▶ [Work required] Copy, word for word, the lines of the entries below between the one with "(266, 142) = (669, 302): none -> yellow lemon" and the one with "(421, 218) = (541, 405): none -> green pear", inclusive, and leave out everything else.

Start of The records

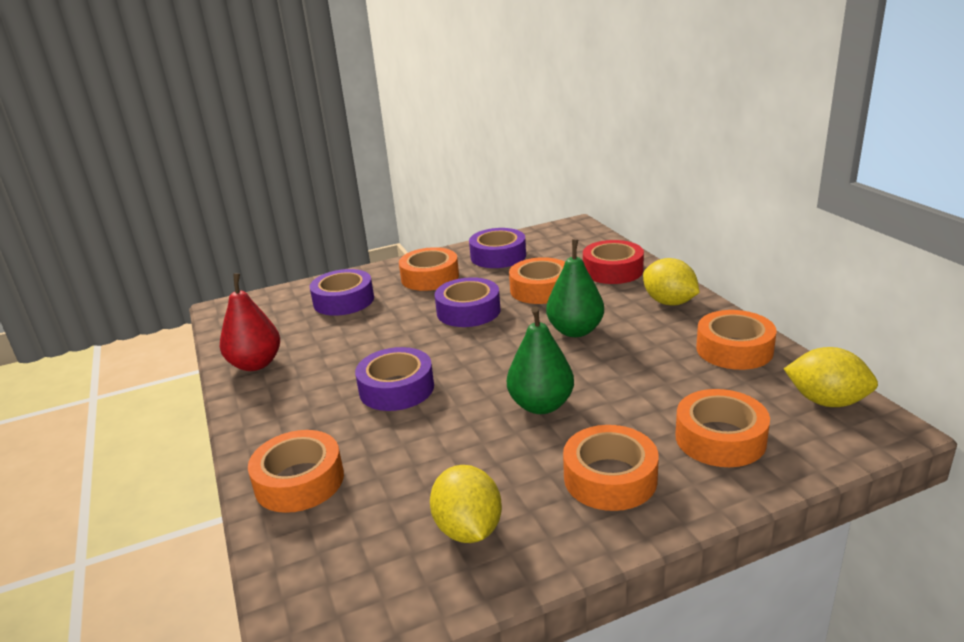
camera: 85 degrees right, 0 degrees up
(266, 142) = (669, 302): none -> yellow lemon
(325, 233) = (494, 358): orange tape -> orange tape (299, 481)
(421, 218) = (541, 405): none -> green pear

End of The records
Start of The records

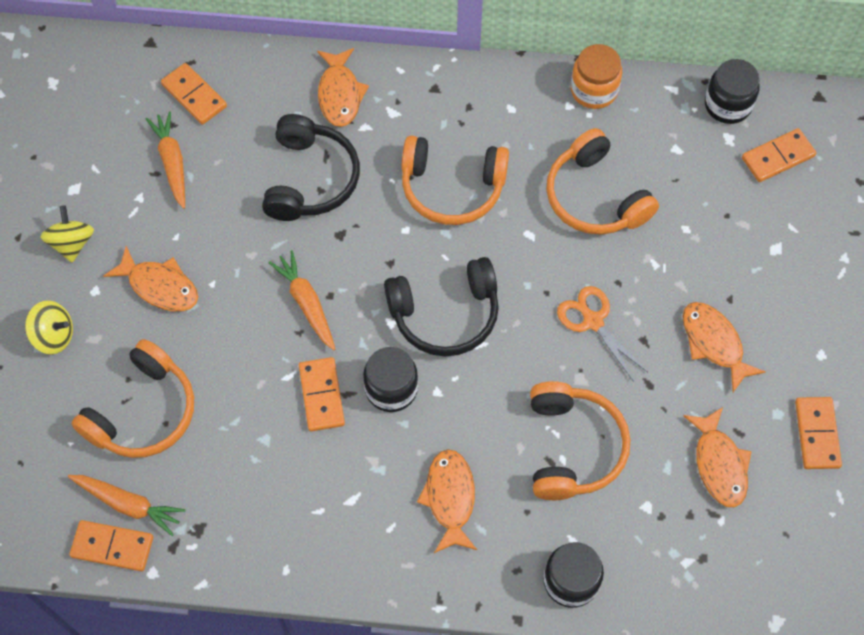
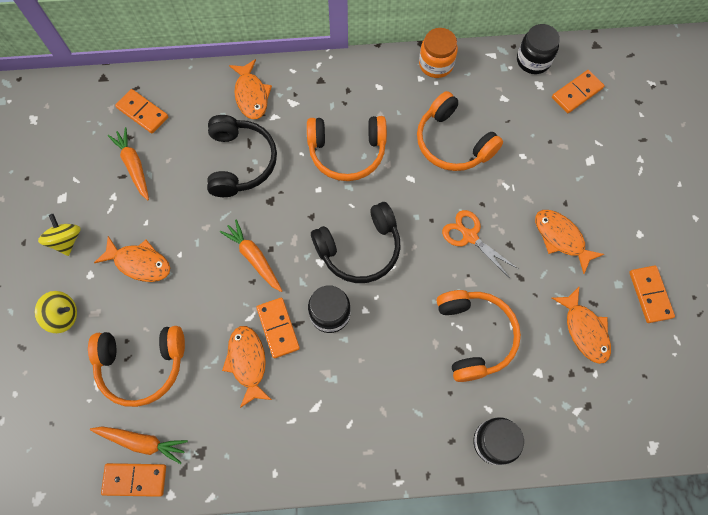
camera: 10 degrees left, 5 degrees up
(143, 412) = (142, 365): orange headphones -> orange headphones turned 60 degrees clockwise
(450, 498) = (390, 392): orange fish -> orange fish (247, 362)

End of The records

▶ [Output of the exercise]
(266, 142) = (669, 302): none -> yellow lemon
(325, 233) = (494, 358): orange tape -> orange tape (299, 481)
(421, 218) = (541, 405): none -> green pear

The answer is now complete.